Reproduce exactly, and only, the lines below from the one containing "(444, 261) = (401, 200): none -> black candle" through the one containing "(669, 793) = (305, 472): none -> yellow apple".

#### Provided data

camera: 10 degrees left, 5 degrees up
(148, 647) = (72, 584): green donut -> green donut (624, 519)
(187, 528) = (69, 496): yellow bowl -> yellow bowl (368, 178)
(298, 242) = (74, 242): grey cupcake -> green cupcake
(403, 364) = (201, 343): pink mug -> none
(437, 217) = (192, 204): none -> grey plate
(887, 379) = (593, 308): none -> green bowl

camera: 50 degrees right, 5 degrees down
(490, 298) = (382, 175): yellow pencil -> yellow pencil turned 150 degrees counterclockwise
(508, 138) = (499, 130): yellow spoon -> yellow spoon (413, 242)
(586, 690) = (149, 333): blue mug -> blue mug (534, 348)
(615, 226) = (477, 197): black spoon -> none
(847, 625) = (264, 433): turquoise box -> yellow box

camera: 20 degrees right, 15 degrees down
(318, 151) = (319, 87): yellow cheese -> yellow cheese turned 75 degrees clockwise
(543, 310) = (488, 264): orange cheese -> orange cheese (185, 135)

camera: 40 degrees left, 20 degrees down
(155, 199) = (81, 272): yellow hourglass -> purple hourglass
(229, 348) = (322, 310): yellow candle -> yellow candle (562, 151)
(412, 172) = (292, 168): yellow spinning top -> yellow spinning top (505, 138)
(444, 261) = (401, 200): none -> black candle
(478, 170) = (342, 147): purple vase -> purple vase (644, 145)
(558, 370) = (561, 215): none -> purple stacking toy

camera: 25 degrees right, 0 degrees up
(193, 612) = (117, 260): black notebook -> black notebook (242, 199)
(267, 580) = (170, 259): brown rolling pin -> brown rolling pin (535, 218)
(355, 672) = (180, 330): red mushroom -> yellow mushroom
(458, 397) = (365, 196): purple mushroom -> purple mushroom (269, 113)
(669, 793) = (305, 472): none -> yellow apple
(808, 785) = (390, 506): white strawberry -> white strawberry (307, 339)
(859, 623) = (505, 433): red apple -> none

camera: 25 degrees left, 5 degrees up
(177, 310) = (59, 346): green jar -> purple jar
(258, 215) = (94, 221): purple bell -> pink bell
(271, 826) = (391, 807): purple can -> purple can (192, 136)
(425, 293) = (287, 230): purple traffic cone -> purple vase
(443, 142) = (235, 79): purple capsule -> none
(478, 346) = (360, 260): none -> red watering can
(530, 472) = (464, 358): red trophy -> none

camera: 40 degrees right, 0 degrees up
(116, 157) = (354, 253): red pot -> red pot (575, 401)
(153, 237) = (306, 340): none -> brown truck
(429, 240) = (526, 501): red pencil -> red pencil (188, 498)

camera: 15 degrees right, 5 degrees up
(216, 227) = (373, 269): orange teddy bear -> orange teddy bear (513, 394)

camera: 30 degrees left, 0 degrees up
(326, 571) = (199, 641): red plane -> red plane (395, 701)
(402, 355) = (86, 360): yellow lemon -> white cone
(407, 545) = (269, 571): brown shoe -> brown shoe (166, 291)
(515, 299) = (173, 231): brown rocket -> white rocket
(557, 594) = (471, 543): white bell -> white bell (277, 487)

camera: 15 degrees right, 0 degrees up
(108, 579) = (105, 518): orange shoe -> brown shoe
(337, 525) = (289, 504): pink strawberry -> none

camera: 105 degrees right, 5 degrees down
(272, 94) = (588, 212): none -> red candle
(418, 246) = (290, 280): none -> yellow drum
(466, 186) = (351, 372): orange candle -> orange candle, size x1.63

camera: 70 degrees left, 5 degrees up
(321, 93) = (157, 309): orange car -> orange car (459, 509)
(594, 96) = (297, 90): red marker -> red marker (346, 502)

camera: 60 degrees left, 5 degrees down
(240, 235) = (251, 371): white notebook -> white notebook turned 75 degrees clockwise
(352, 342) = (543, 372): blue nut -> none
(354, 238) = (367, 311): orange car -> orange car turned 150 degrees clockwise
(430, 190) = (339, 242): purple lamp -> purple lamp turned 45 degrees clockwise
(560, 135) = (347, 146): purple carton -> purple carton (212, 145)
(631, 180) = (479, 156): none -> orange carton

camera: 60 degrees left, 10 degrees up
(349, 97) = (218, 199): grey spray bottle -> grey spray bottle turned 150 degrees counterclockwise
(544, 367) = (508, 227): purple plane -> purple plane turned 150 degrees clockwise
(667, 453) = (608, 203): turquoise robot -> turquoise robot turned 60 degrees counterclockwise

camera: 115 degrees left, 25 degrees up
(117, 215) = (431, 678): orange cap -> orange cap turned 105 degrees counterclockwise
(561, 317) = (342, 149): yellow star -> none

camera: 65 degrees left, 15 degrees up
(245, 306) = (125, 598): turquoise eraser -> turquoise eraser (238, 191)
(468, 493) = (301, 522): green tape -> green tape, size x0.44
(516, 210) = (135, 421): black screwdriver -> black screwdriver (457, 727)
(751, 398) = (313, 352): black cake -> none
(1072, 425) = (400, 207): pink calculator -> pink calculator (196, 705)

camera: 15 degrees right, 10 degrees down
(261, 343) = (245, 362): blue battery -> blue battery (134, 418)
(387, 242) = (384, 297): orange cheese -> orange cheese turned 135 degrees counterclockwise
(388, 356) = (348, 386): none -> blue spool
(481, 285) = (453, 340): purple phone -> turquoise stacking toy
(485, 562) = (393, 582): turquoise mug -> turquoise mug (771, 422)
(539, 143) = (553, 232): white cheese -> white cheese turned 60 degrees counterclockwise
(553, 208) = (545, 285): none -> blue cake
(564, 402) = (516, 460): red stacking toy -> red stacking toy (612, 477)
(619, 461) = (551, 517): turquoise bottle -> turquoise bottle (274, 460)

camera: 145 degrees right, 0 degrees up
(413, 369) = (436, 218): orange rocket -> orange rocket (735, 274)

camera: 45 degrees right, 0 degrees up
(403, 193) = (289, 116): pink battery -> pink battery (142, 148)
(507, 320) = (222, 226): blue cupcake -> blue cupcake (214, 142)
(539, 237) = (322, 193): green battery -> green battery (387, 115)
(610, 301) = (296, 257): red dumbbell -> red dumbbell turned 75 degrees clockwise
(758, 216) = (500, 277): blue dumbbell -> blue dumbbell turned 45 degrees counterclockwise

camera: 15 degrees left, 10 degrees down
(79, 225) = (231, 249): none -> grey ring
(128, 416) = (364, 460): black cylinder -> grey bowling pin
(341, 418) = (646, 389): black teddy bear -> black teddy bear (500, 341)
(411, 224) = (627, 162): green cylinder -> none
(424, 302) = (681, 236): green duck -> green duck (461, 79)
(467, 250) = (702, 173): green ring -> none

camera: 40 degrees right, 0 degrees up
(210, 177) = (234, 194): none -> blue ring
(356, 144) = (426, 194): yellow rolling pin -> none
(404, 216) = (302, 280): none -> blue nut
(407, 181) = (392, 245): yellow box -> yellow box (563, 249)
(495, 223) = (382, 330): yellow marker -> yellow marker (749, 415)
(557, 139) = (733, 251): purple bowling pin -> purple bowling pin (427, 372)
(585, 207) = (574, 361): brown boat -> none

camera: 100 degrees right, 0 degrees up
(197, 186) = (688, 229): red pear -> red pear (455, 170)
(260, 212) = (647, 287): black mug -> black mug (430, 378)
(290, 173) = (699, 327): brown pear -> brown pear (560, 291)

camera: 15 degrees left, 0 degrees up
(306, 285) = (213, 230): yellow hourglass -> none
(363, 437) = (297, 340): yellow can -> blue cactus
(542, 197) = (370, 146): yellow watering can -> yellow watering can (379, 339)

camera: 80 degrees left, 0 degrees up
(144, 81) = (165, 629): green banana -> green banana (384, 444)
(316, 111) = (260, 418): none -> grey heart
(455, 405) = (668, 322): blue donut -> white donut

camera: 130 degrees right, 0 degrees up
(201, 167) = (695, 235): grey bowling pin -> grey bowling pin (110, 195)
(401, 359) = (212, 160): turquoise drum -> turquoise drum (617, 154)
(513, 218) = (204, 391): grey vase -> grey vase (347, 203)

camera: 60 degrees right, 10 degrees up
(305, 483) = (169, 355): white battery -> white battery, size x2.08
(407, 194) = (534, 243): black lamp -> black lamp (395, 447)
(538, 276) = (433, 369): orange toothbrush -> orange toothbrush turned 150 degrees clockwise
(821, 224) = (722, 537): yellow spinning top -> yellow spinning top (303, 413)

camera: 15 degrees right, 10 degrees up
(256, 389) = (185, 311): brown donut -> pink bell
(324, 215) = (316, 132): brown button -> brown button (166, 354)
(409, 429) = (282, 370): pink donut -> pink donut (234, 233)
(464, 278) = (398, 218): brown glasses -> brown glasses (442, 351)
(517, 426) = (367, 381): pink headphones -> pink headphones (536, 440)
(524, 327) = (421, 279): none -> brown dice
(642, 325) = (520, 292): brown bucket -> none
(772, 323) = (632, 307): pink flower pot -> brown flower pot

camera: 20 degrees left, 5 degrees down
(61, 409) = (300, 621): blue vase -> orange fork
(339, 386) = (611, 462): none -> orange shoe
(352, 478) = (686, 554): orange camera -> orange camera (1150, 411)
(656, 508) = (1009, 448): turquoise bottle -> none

########

# [Result of the exercise]
(444, 261) = (401, 200): none -> black candle
(478, 170) = (342, 147): purple vase -> purple vase (644, 145)
(558, 370) = (561, 215): none -> purple stacking toy

camera: 25 degrees right, 0 degrees up
(193, 612) = (117, 260): black notebook -> black notebook (242, 199)
(267, 580) = (170, 259): brown rolling pin -> brown rolling pin (535, 218)
(355, 672) = (180, 330): red mushroom -> yellow mushroom
(458, 397) = (365, 196): purple mushroom -> purple mushroom (269, 113)
(669, 793) = (305, 472): none -> yellow apple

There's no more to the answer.